(Edit tracking data)
···

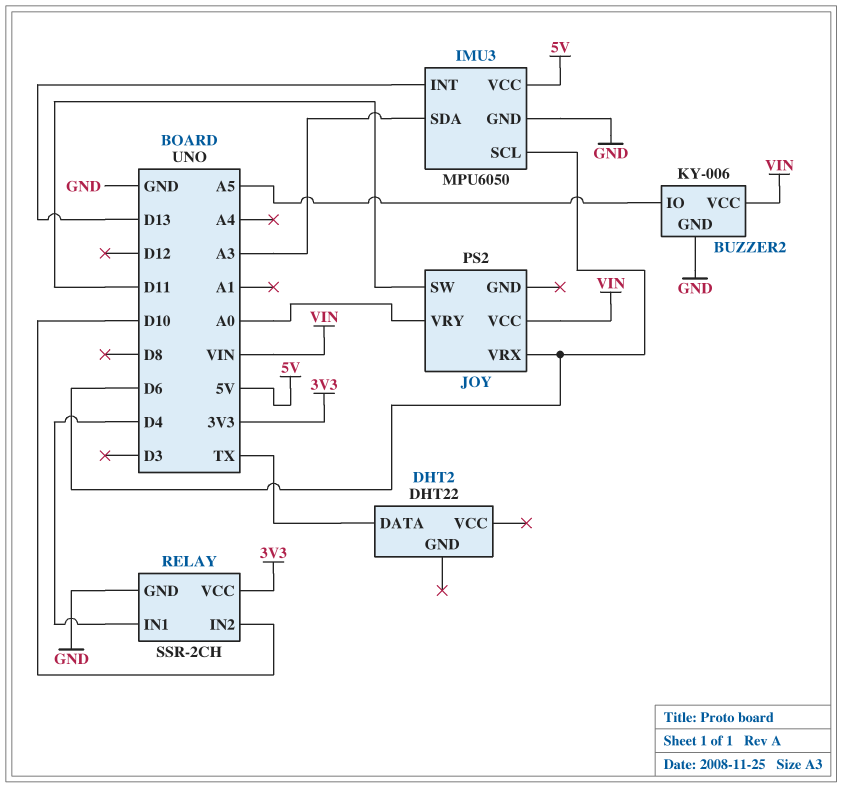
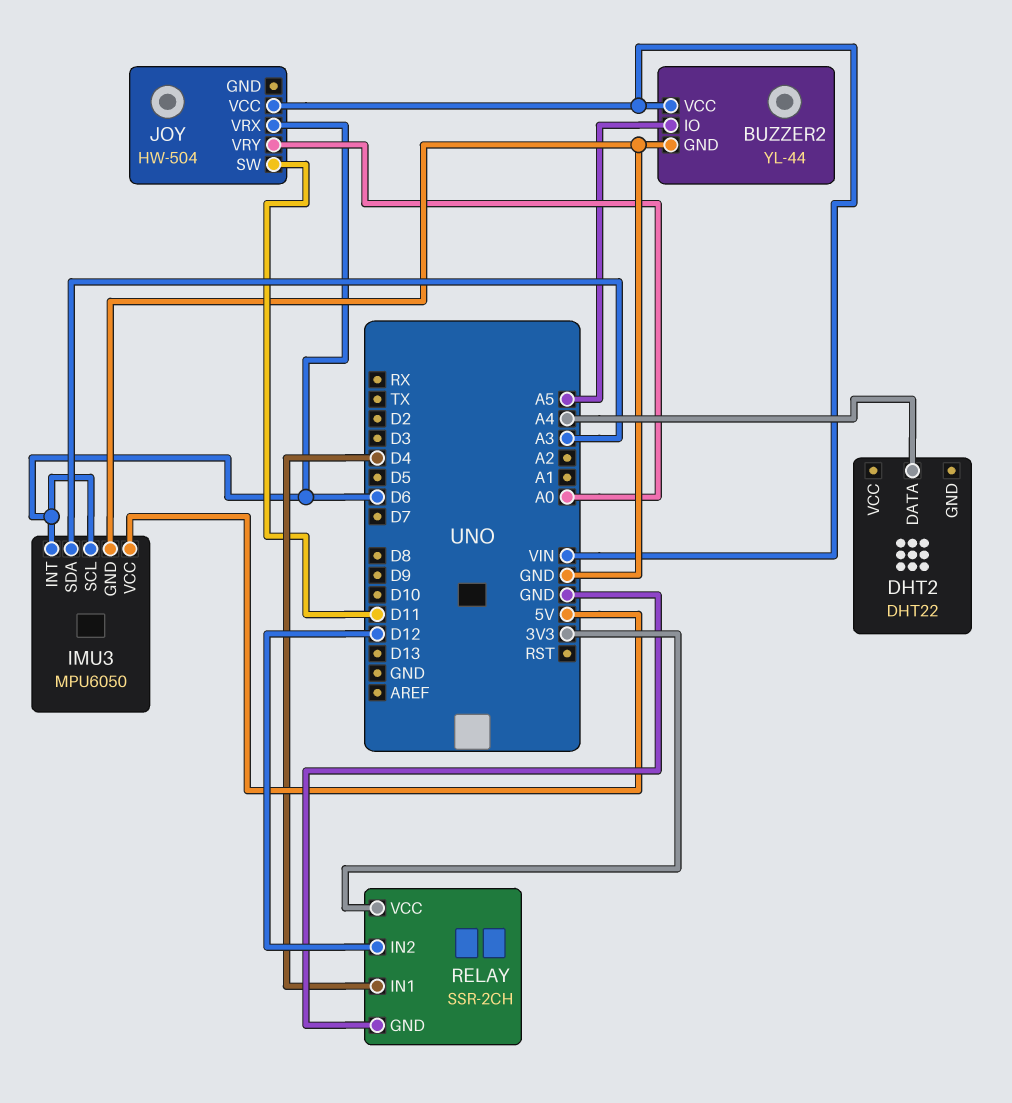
BUZZER2: KY-006 -> YL-44
DHT2 pin DATA: TX -> A4
IMU3 pin INT: D13 -> D6
JOY: PS2 -> HW-504
RELAY pin IN2: D10 -> D12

···

PROBLEM: Please retype every record shown above, exactly as written, but without pictures.

THE COMPLETED TASK:
BUZZER2: KY-006 -> YL-44
DHT2 pin DATA: TX -> A4
IMU3 pin INT: D13 -> D6
JOY: PS2 -> HW-504
RELAY pin IN2: D10 -> D12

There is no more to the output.